## Stated task
Please report each line of the items below that contains the string "tenor".

******

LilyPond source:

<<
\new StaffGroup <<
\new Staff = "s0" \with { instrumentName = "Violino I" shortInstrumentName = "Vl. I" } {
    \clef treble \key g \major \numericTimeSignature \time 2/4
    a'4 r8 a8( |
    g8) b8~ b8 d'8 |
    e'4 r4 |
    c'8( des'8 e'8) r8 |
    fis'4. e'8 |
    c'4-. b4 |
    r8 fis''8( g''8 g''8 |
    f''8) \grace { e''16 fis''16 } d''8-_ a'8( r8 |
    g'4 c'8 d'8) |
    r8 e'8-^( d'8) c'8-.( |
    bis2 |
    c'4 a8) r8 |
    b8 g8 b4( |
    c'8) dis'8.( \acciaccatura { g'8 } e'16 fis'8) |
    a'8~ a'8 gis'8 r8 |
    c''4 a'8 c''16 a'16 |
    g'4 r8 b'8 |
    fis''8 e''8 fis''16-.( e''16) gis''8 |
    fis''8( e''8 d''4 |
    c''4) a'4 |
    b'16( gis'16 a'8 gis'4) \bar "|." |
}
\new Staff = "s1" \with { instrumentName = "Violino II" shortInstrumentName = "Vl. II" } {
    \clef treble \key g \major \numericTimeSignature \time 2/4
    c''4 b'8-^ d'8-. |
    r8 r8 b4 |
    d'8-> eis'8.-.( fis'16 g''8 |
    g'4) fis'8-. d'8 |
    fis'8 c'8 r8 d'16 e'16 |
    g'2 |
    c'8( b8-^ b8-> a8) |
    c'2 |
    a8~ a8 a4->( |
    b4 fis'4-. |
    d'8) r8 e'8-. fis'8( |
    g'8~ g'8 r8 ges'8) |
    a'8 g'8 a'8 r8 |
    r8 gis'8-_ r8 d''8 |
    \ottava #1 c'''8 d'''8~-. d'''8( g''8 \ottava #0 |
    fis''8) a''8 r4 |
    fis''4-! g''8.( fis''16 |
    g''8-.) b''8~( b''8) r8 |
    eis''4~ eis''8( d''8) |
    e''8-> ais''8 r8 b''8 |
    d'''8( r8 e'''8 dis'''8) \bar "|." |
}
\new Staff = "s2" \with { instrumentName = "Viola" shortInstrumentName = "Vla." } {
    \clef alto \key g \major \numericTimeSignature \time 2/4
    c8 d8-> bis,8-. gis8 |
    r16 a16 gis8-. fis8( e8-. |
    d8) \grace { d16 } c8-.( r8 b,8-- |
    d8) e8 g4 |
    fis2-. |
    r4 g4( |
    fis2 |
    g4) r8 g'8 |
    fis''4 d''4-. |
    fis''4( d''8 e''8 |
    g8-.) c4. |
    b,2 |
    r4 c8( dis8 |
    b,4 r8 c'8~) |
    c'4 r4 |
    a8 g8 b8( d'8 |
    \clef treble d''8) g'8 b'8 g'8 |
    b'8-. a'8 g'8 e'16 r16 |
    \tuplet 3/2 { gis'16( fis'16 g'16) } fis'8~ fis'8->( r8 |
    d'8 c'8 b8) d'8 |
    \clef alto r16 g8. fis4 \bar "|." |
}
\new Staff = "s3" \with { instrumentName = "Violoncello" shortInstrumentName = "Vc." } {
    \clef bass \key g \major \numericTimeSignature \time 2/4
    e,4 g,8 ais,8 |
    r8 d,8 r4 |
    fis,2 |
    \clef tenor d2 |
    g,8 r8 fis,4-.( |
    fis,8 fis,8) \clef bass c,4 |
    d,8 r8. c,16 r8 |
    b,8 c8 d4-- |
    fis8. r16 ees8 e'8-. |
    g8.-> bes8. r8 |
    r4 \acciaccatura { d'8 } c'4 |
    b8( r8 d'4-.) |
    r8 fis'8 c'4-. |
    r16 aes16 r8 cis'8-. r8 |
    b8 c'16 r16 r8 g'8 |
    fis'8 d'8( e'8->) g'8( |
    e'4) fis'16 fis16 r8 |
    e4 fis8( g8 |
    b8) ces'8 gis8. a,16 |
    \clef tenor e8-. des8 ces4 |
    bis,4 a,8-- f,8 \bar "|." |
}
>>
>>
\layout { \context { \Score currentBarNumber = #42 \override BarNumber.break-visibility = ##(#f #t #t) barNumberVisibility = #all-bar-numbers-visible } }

******

## Output
    \clef tenor d2 |
    \clef tenor e8-. des8 ces4 |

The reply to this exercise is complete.